**Data to examine**:

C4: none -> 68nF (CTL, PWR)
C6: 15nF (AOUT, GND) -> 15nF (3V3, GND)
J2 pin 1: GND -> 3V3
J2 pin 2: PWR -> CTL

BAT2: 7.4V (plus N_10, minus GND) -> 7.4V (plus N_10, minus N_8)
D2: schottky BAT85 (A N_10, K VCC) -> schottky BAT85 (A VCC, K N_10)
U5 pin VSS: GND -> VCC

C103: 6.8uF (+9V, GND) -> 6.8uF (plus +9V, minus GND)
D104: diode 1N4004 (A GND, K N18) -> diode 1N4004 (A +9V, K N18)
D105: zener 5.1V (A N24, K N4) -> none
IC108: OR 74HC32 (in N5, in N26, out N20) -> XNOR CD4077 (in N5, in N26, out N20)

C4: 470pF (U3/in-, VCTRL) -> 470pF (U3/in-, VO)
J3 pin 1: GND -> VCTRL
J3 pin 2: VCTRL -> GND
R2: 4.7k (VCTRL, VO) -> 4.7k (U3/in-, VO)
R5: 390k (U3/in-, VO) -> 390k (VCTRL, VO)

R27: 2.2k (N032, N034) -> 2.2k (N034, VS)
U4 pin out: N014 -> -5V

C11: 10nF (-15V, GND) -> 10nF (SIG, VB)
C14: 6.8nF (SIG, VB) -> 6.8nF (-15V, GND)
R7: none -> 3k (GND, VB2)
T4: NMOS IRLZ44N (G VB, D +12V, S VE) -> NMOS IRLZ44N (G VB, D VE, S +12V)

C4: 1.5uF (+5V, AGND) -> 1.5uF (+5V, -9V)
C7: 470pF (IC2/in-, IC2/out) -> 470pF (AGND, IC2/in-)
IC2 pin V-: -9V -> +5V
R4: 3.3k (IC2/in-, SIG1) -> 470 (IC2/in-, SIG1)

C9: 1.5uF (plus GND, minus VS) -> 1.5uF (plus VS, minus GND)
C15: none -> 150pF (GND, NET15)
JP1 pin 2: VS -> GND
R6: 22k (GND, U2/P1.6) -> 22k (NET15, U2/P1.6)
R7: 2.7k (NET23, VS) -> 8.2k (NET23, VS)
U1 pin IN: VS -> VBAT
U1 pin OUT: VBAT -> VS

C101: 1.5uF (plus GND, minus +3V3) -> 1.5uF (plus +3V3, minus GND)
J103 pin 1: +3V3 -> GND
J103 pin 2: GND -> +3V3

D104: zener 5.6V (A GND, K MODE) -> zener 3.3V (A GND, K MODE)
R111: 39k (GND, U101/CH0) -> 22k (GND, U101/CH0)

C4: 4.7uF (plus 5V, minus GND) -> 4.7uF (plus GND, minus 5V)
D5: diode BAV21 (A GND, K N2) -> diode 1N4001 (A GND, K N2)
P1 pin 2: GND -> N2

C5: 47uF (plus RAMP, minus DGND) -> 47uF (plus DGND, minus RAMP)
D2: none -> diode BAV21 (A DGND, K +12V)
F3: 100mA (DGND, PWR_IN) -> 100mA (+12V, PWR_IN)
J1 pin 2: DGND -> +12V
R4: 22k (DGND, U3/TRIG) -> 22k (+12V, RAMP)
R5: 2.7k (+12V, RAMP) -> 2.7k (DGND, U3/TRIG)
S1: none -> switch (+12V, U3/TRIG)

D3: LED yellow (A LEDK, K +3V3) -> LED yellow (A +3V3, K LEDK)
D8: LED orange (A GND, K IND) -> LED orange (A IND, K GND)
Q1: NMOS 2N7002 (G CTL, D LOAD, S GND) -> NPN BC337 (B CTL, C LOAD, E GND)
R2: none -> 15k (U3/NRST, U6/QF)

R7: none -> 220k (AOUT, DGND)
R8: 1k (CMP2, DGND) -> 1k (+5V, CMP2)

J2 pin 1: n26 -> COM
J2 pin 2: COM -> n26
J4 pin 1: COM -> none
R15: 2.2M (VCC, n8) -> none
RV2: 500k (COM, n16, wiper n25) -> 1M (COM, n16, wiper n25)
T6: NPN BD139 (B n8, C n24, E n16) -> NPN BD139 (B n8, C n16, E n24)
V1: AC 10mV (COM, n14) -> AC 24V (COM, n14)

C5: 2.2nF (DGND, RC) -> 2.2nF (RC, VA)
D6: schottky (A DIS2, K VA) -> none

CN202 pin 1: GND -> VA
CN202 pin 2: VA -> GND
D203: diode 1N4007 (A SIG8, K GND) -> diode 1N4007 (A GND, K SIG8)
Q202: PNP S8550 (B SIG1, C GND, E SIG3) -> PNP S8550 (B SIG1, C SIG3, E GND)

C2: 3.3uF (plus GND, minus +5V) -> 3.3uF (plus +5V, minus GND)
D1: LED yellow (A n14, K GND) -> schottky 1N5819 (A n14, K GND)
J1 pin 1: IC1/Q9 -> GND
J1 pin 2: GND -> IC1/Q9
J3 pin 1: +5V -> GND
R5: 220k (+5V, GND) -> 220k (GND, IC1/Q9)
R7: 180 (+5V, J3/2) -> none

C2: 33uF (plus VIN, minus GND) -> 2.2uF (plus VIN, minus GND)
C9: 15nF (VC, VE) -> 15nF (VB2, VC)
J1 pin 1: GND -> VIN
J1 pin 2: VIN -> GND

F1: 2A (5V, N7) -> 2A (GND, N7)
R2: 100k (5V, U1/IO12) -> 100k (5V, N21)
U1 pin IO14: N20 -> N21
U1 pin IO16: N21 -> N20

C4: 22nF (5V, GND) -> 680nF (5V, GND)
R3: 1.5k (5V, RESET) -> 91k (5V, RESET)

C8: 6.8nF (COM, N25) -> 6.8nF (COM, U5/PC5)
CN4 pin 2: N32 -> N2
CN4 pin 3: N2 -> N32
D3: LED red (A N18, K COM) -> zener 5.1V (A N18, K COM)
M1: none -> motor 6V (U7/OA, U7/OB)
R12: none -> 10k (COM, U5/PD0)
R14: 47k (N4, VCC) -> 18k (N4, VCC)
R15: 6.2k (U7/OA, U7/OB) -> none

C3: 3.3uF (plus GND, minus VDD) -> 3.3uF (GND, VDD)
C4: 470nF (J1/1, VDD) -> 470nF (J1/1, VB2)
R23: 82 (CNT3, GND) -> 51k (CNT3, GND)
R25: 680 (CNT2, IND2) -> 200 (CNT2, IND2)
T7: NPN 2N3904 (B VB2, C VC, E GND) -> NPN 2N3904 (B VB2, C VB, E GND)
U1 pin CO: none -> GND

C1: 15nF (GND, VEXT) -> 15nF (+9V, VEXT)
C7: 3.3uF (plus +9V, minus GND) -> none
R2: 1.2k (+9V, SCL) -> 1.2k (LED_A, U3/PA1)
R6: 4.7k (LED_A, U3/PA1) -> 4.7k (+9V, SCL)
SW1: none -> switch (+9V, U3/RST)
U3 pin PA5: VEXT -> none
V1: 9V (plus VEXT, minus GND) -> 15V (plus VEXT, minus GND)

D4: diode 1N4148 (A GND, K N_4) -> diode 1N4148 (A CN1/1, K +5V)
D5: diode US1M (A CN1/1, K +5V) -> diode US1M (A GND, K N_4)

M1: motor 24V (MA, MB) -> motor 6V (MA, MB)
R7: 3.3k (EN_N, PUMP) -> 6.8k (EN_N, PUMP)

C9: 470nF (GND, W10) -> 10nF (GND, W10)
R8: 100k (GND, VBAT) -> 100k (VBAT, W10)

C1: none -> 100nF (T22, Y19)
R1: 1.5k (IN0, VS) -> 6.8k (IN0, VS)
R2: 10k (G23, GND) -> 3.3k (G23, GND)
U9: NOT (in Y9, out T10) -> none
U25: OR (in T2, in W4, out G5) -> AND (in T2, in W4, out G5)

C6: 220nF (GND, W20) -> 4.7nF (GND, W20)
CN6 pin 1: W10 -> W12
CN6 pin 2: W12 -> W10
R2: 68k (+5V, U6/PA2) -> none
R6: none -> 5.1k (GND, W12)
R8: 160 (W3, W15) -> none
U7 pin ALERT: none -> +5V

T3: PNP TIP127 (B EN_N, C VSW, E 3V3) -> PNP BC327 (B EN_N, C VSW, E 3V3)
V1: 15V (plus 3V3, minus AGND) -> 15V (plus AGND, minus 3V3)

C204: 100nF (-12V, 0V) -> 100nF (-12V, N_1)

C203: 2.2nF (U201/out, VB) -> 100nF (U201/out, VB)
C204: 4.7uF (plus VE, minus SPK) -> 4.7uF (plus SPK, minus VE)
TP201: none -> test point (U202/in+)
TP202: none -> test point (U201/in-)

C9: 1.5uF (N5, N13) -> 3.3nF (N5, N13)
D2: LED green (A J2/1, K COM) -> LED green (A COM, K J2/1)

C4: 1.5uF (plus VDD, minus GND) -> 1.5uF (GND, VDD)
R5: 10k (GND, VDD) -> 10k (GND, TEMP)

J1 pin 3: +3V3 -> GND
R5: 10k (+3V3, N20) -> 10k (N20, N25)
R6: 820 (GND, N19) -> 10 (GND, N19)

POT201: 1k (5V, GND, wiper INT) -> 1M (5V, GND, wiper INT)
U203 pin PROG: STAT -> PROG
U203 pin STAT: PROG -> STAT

**The problem**:
Where the line containing "R8: 100k (GND, VBAT) -> 100k (VBAT, W10)" appears in the records above, begin copying and continue through the last line; copy each line exactly and include no others.

**Response area**:
R8: 100k (GND, VBAT) -> 100k (VBAT, W10)

C1: none -> 100nF (T22, Y19)
R1: 1.5k (IN0, VS) -> 6.8k (IN0, VS)
R2: 10k (G23, GND) -> 3.3k (G23, GND)
U9: NOT (in Y9, out T10) -> none
U25: OR (in T2, in W4, out G5) -> AND (in T2, in W4, out G5)

C6: 220nF (GND, W20) -> 4.7nF (GND, W20)
CN6 pin 1: W10 -> W12
CN6 pin 2: W12 -> W10
R2: 68k (+5V, U6/PA2) -> none
R6: none -> 5.1k (GND, W12)
R8: 160 (W3, W15) -> none
U7 pin ALERT: none -> +5V

T3: PNP TIP127 (B EN_N, C VSW, E 3V3) -> PNP BC327 (B EN_N, C VSW, E 3V3)
V1: 15V (plus 3V3, minus AGND) -> 15V (plus AGND, minus 3V3)

C204: 100nF (-12V, 0V) -> 100nF (-12V, N_1)

C203: 2.2nF (U201/out, VB) -> 100nF (U201/out, VB)
C204: 4.7uF (plus VE, minus SPK) -> 4.7uF (plus SPK, minus VE)
TP201: none -> test point (U202/in+)
TP202: none -> test point (U201/in-)

C9: 1.5uF (N5, N13) -> 3.3nF (N5, N13)
D2: LED green (A J2/1, K COM) -> LED green (A COM, K J2/1)

C4: 1.5uF (plus VDD, minus GND) -> 1.5uF (GND, VDD)
R5: 10k (GND, VDD) -> 10k (GND, TEMP)

J1 pin 3: +3V3 -> GND
R5: 10k (+3V3, N20) -> 10k (N20, N25)
R6: 820 (GND, N19) -> 10 (GND, N19)

POT201: 1k (5V, GND, wiper INT) -> 1M (5V, GND, wiper INT)
U203 pin PROG: STAT -> PROG
U203 pin STAT: PROG -> STAT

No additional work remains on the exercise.